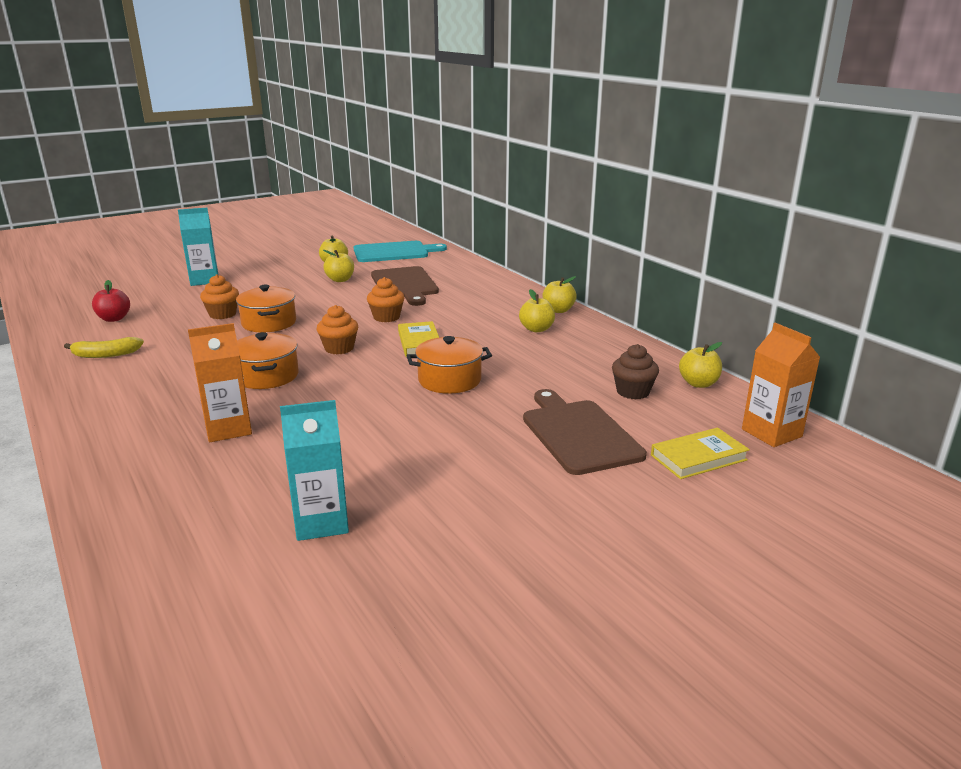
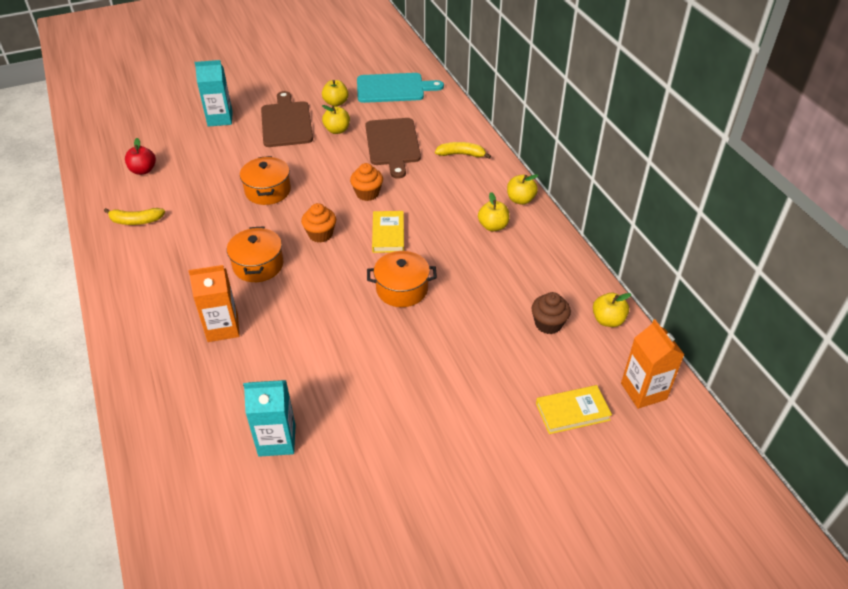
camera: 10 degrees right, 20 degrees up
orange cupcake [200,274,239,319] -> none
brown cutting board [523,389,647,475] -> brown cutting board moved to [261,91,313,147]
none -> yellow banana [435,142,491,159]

________

[Directions] Copy the material above in full and exactly, skipping pictures.

[Finished task]
camera: 10 degrees right, 20 degrees up
orange cupcake [200,274,239,319] -> none
brown cutting board [523,389,647,475] -> brown cutting board moved to [261,91,313,147]
none -> yellow banana [435,142,491,159]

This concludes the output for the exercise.